Exercise brief — From the listing below, copy only the lines from the line that contains "R9: 3k (+9V, NET3) -> 1.3k (+9V, NET3)" to the line that contains "U1 pin VIN: +9V -> NET4", counting those two lines as part of the copy.

**** Records to process

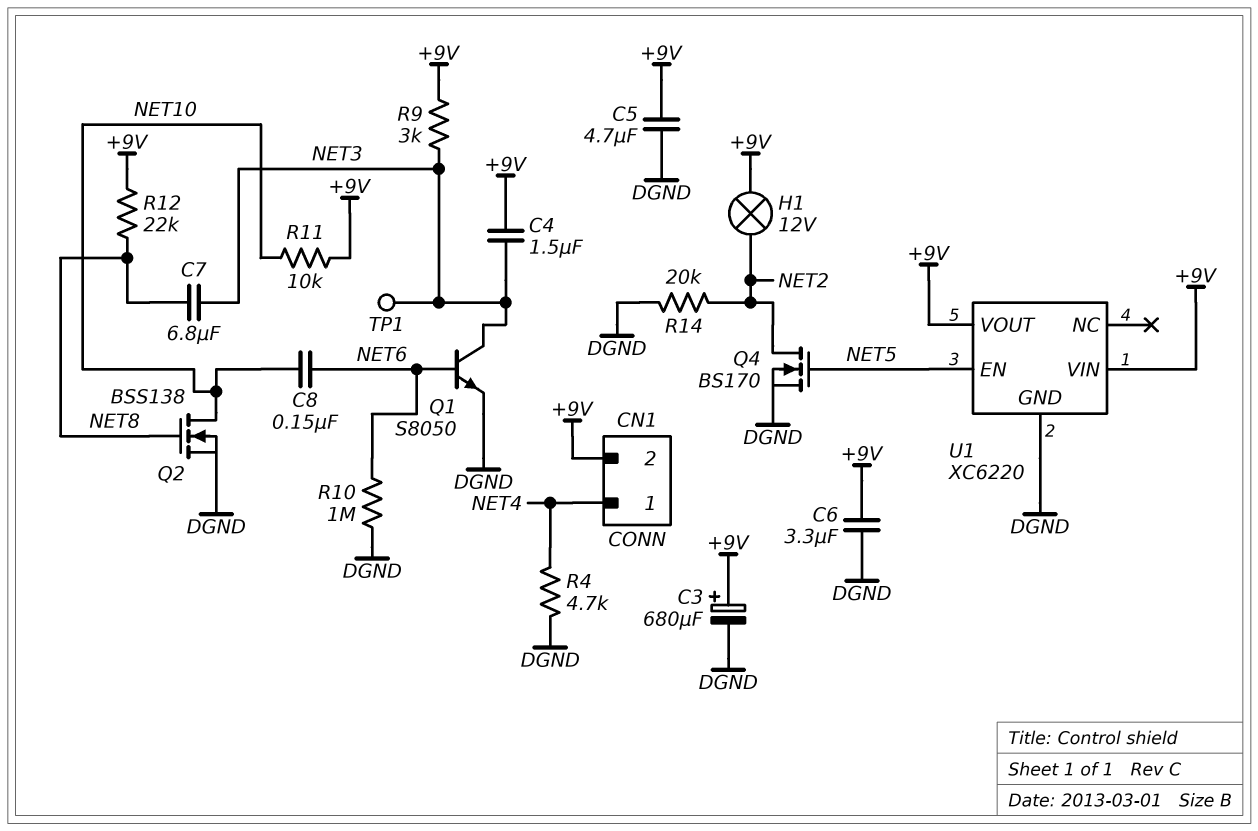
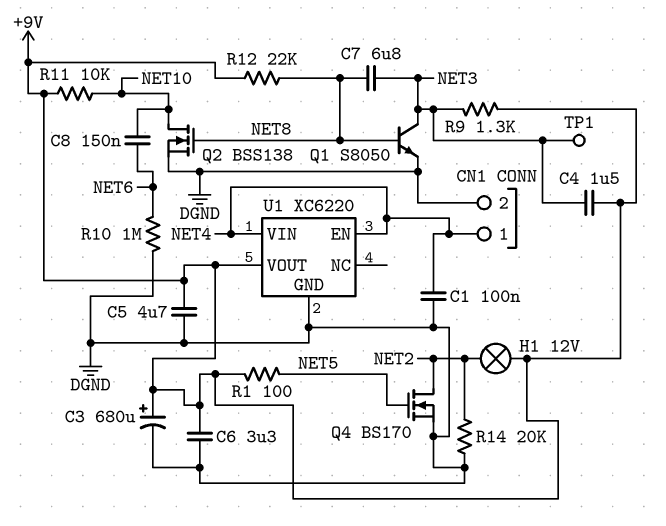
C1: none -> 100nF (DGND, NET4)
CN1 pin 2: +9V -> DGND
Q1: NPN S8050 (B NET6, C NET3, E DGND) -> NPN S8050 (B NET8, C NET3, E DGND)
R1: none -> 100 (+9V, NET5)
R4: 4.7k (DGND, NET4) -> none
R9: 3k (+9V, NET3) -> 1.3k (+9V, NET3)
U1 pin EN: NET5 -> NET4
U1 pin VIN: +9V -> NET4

********
**** Records to process

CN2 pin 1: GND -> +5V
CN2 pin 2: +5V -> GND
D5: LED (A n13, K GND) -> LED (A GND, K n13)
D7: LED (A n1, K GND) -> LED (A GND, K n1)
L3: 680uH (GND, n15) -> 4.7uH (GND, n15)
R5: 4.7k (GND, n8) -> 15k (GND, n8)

********

Answer for the task —
R9: 3k (+9V, NET3) -> 1.3k (+9V, NET3)
U1 pin EN: NET5 -> NET4
U1 pin VIN: +9V -> NET4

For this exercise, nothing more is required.